_SOURCE DATA_
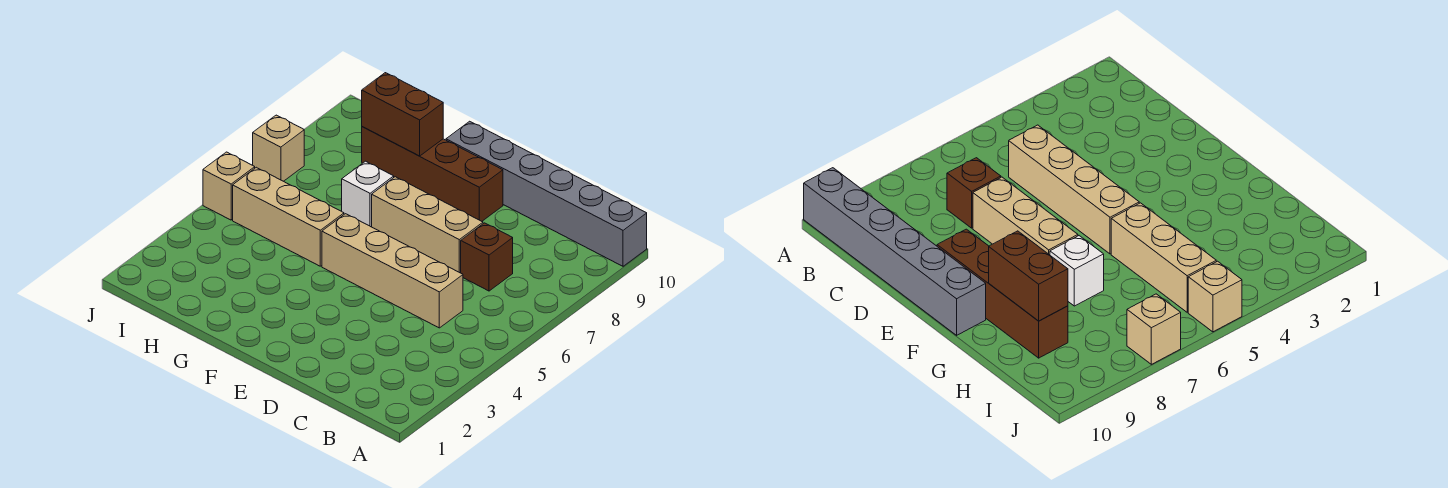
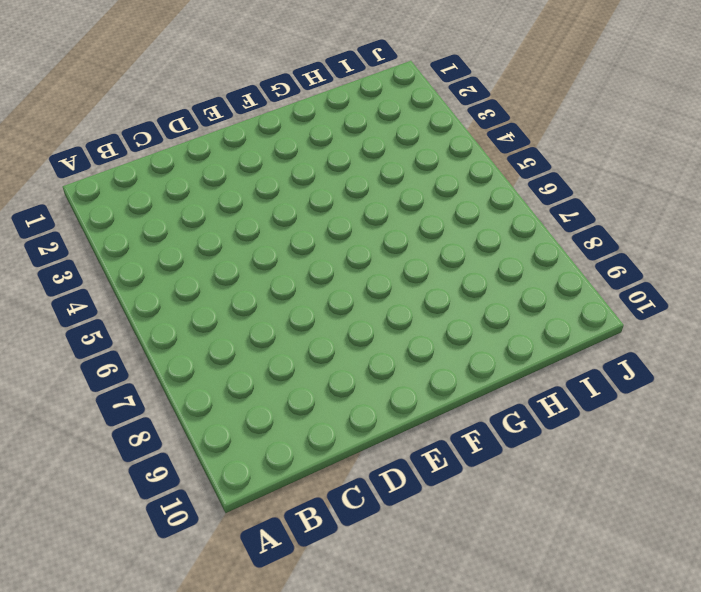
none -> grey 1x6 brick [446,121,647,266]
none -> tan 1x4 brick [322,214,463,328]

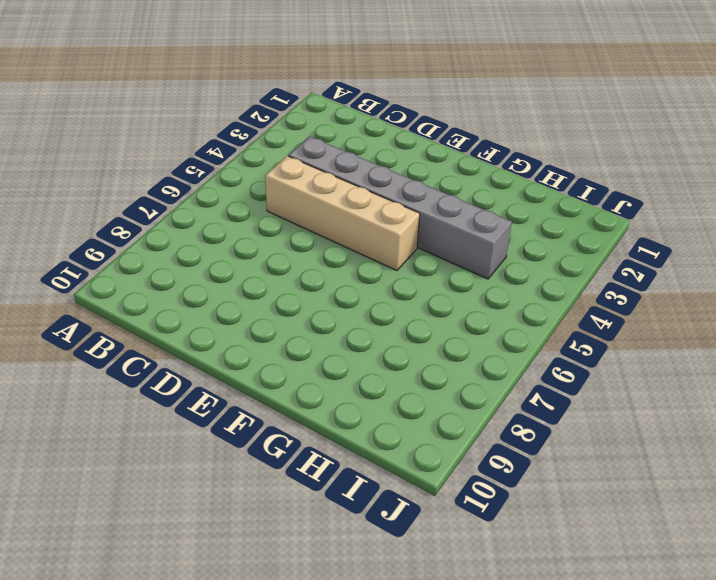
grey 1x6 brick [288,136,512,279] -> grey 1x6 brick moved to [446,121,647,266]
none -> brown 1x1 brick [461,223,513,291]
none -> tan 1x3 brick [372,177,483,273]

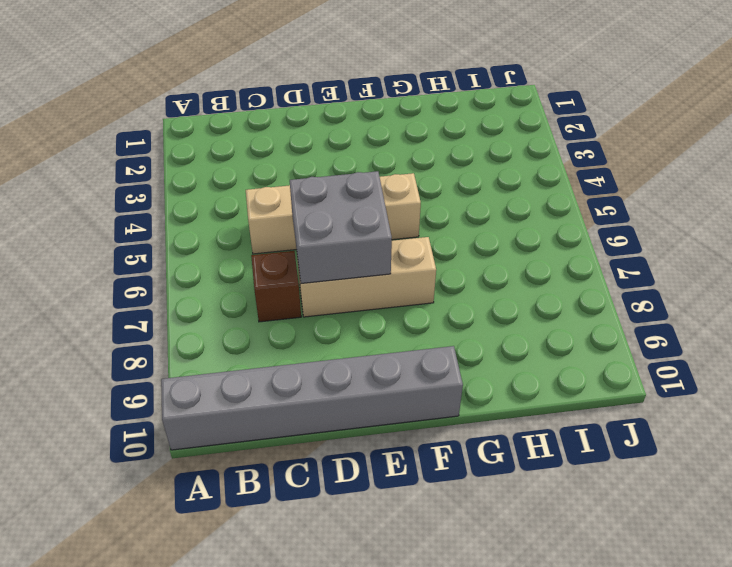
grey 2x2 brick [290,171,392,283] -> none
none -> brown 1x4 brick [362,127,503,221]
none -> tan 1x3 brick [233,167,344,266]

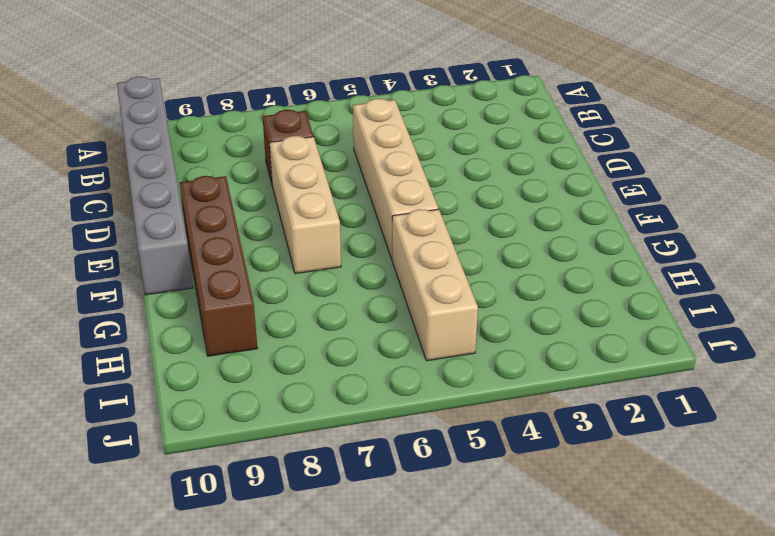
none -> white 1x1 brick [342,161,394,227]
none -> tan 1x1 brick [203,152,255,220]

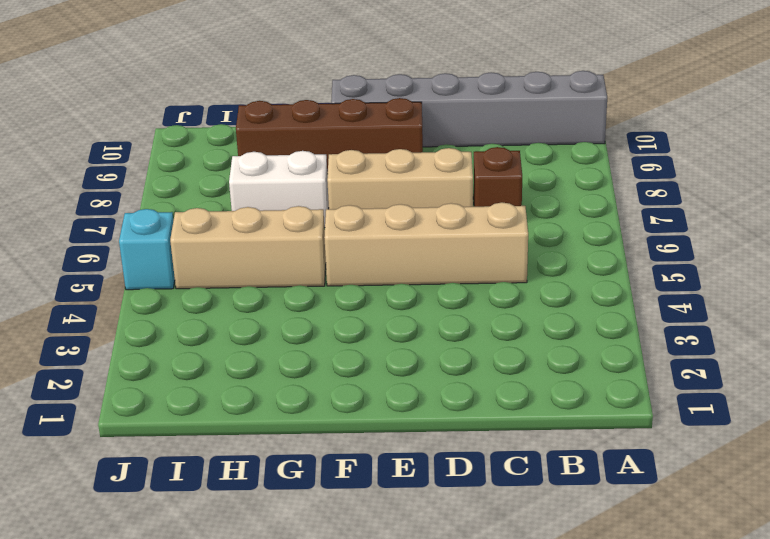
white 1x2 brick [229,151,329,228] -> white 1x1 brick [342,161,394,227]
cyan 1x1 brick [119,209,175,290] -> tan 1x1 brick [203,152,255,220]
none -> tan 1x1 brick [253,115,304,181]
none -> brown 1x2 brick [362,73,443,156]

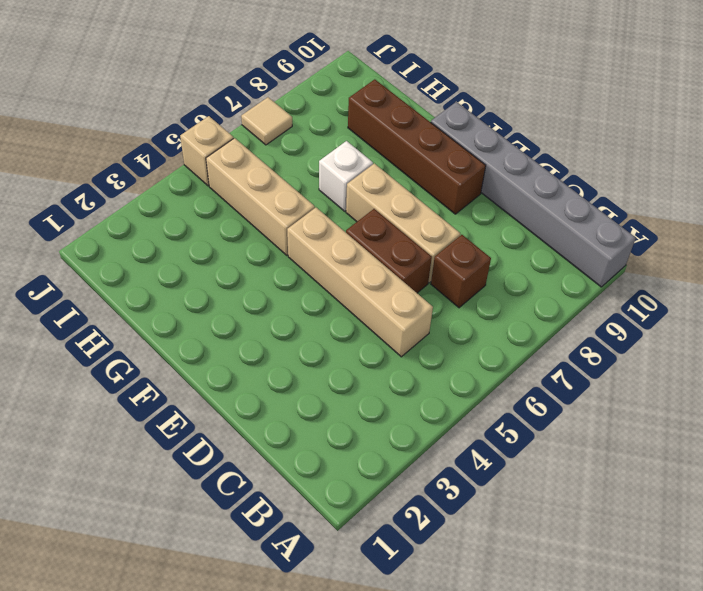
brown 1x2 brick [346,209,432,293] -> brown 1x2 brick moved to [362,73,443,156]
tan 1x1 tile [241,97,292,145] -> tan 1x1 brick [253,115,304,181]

_TASK REQUIREMENTS_
If an entry contains a picture, leave it out and repeat the rest exactly.

_OUTPUT FOR THIS EXERCISE_
none -> grey 1x6 brick [446,121,647,266]
none -> tan 1x4 brick [322,214,463,328]

grey 1x6 brick [288,136,512,279] -> grey 1x6 brick moved to [446,121,647,266]
none -> brown 1x1 brick [461,223,513,291]
none -> tan 1x3 brick [372,177,483,273]

grey 2x2 brick [290,171,392,283] -> none
none -> brown 1x4 brick [362,127,503,221]
none -> tan 1x3 brick [233,167,344,266]

none -> white 1x1 brick [342,161,394,227]
none -> tan 1x1 brick [203,152,255,220]

white 1x2 brick [229,151,329,228] -> white 1x1 brick [342,161,394,227]
cyan 1x1 brick [119,209,175,290] -> tan 1x1 brick [203,152,255,220]
none -> tan 1x1 brick [253,115,304,181]
none -> brown 1x2 brick [362,73,443,156]

brown 1x2 brick [346,209,432,293] -> brown 1x2 brick moved to [362,73,443,156]
tan 1x1 tile [241,97,292,145] -> tan 1x1 brick [253,115,304,181]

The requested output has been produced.